### [Input records]
%%
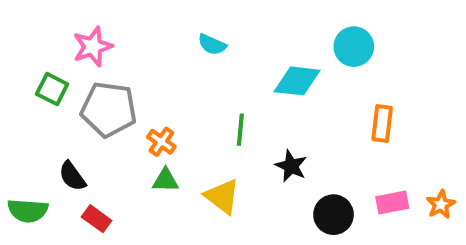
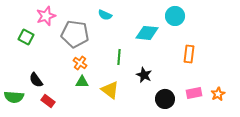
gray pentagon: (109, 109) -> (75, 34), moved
%%
%%
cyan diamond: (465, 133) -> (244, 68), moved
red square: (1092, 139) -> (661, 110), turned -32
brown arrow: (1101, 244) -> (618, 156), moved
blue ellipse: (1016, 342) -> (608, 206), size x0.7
%%
### [Instructions for the task]
Each line in the entries above, starting at the line with "red square: (1092, 139)" and ending at the line with "blue ellipse: (1016, 342)", is to be printed exactly, and only those lines.

### [Final answer]
red square: (1092, 139) -> (661, 110), turned -32
brown arrow: (1101, 244) -> (618, 156), moved
blue ellipse: (1016, 342) -> (608, 206), size x0.7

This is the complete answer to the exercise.